### Aim of the task
What you return should be each line of the data containing the string "bear".

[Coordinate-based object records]
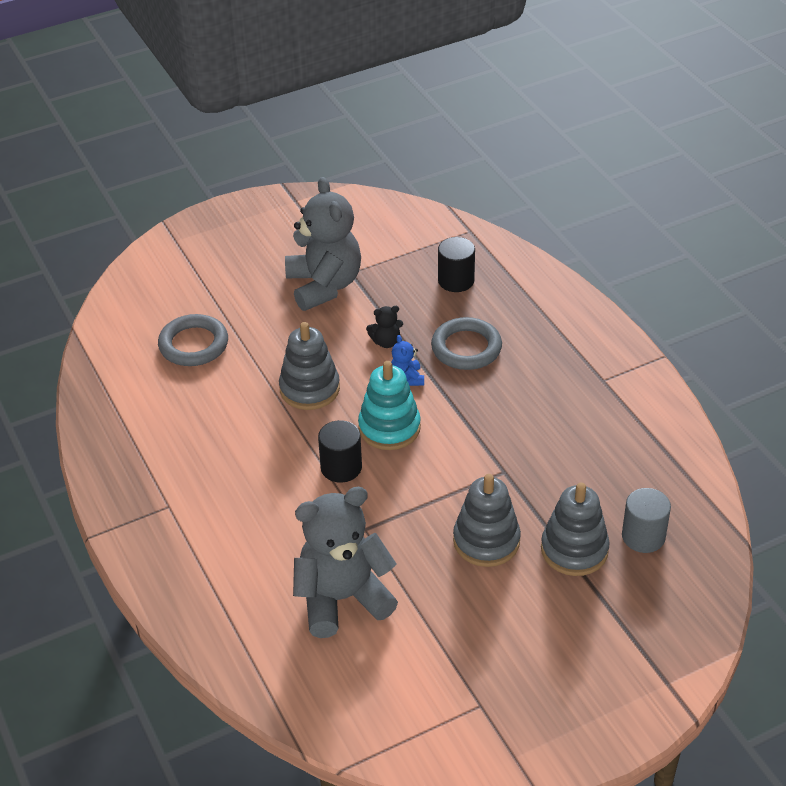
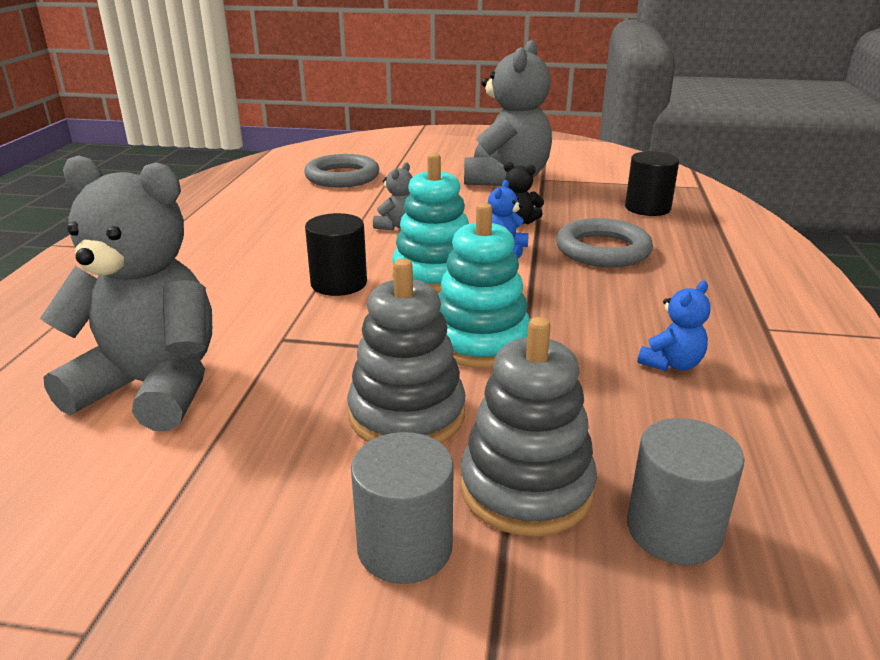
camera: 35 degrees right, 15 degrees down
(309, 389) = (396, 226): grey stacking toy -> grey teddy bear
(472, 472) = (480, 342): none -> turquoise stacking toy
(554, 604) = (405, 547): none -> grey cylinder
(577, 436) = (671, 364): none -> blue teddy bear

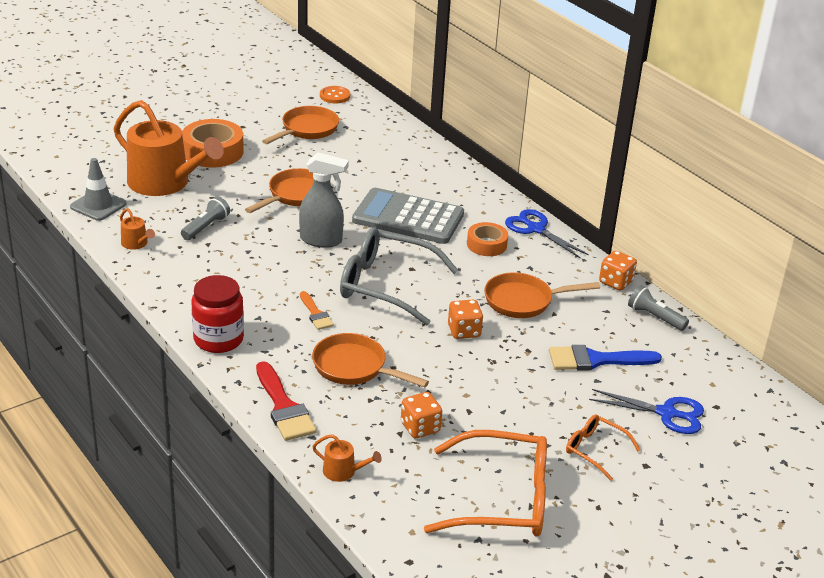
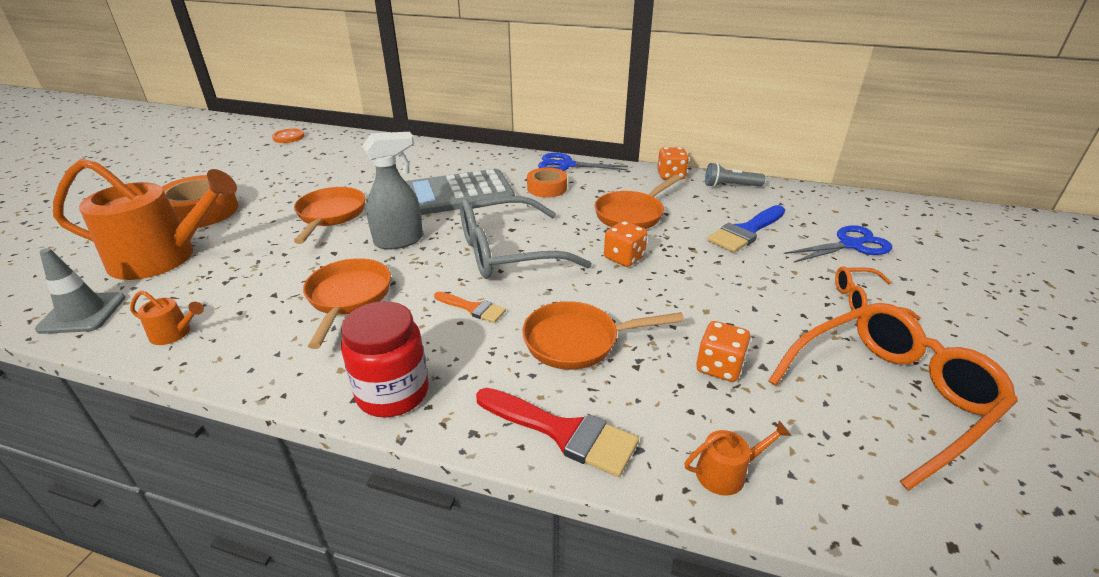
camera: 35 degrees left, 0 degrees up
(206, 227) = (256, 279): grey flashlight -> none
(307, 130) = (287, 165): orange pan -> orange pan (348, 298)

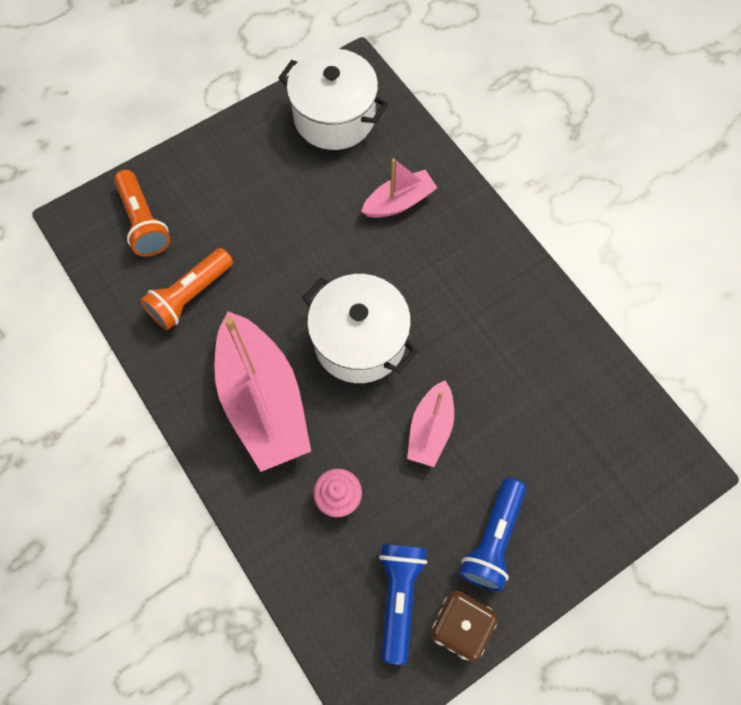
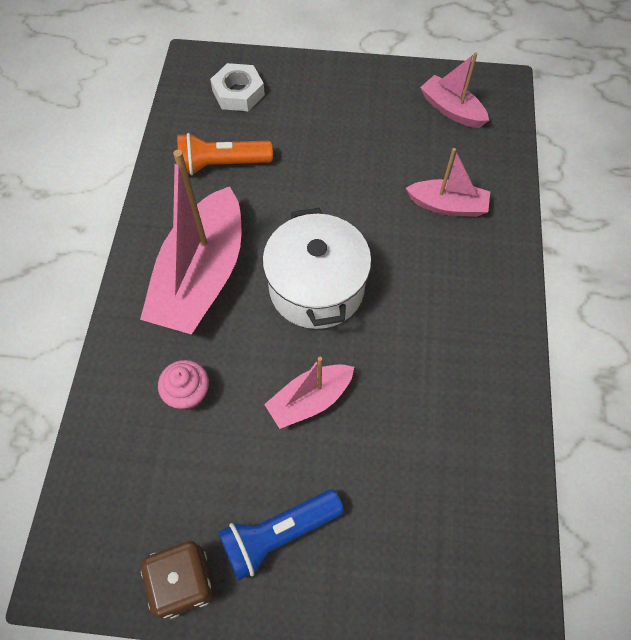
camera: 40 degrees right, 5 degrees down
(144, 222) = (238, 93): orange flashlight -> white nut
(334, 117) = (451, 110): white pot -> pink boat
(399, 597) = (159, 512): blue flashlight -> none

### Exercise response
(309, 389) = (396, 226): grey stacking toy -> grey teddy bear
(577, 436) = (671, 364): none -> blue teddy bear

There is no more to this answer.